What the task requires.
From the first line to the last, print the records exactly, leaving out the pictures.

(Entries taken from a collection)
-*-*-
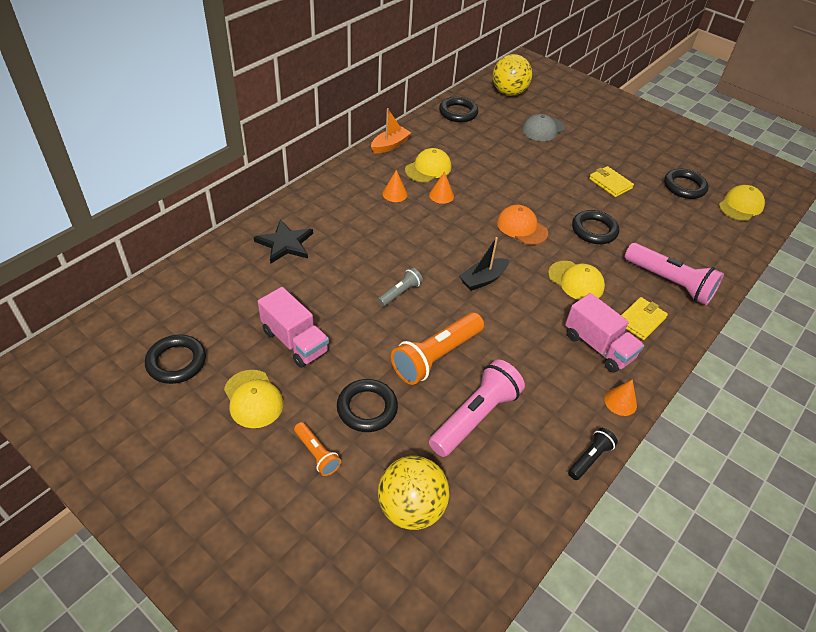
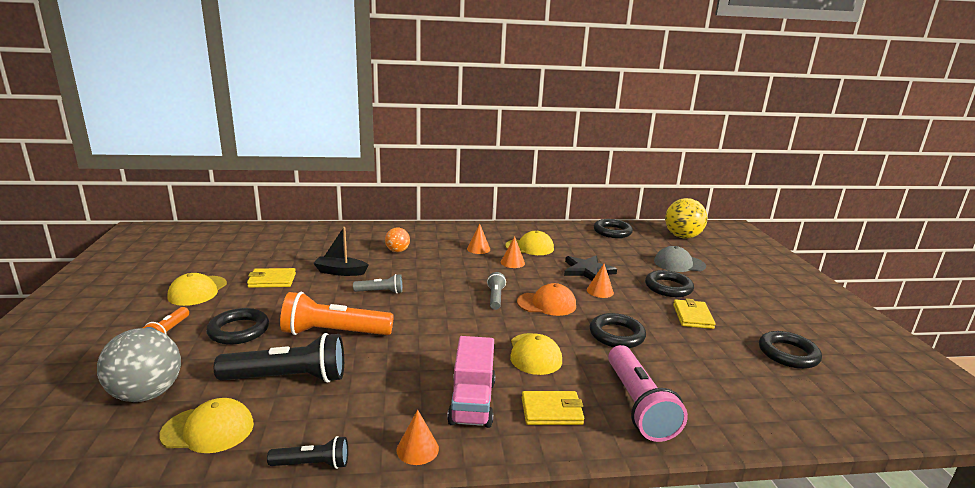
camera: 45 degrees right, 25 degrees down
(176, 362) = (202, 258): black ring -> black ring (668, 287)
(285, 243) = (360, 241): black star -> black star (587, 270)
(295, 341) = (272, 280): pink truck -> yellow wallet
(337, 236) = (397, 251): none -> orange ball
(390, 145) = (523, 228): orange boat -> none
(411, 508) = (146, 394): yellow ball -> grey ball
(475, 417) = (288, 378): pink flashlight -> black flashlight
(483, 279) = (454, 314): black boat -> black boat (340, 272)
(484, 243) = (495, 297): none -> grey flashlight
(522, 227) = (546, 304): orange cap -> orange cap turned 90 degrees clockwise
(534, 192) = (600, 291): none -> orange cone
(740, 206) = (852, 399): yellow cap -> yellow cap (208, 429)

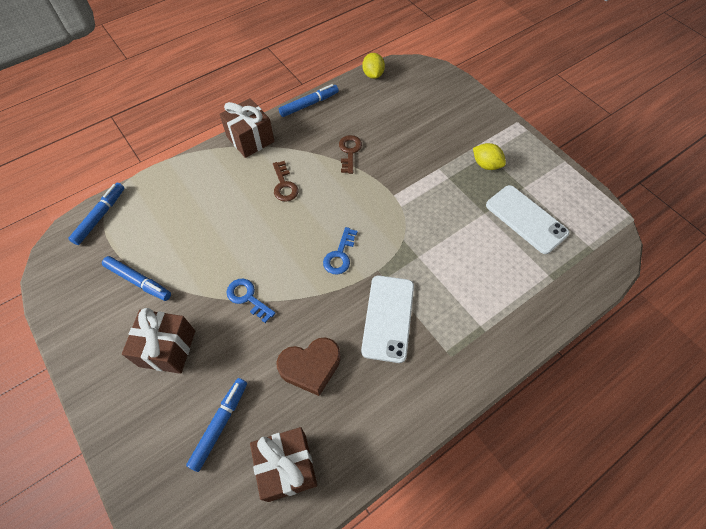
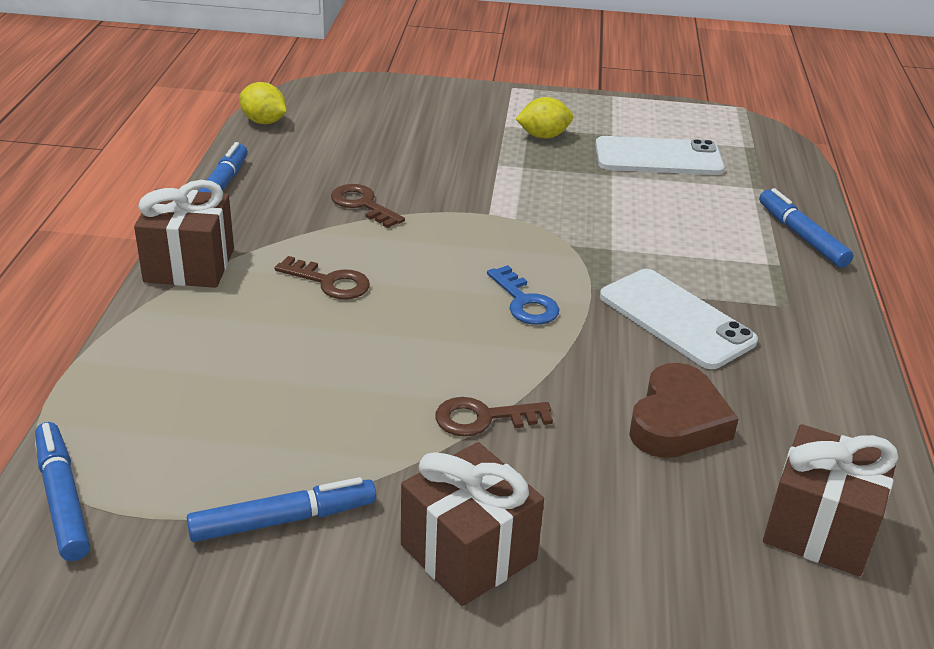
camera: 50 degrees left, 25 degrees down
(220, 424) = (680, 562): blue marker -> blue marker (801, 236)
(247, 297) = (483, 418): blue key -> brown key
-*-*-
Result.
camera: 45 degrees right, 25 degrees down
(176, 362) = (202, 258): black ring -> black ring (668, 287)
(285, 243) = (360, 241): black star -> black star (587, 270)
(295, 341) = (272, 280): pink truck -> yellow wallet
(337, 236) = (397, 251): none -> orange ball
(390, 145) = (523, 228): orange boat -> none
(411, 508) = (146, 394): yellow ball -> grey ball
(475, 417) = (288, 378): pink flashlight -> black flashlight
(483, 279) = (454, 314): black boat -> black boat (340, 272)
(484, 243) = (495, 297): none -> grey flashlight
(522, 227) = (546, 304): orange cap -> orange cap turned 90 degrees clockwise
(534, 192) = (600, 291): none -> orange cone
(740, 206) = (852, 399): yellow cap -> yellow cap (208, 429)

camera: 50 degrees left, 25 degrees down
(220, 424) = (680, 562): blue marker -> blue marker (801, 236)
(247, 297) = (483, 418): blue key -> brown key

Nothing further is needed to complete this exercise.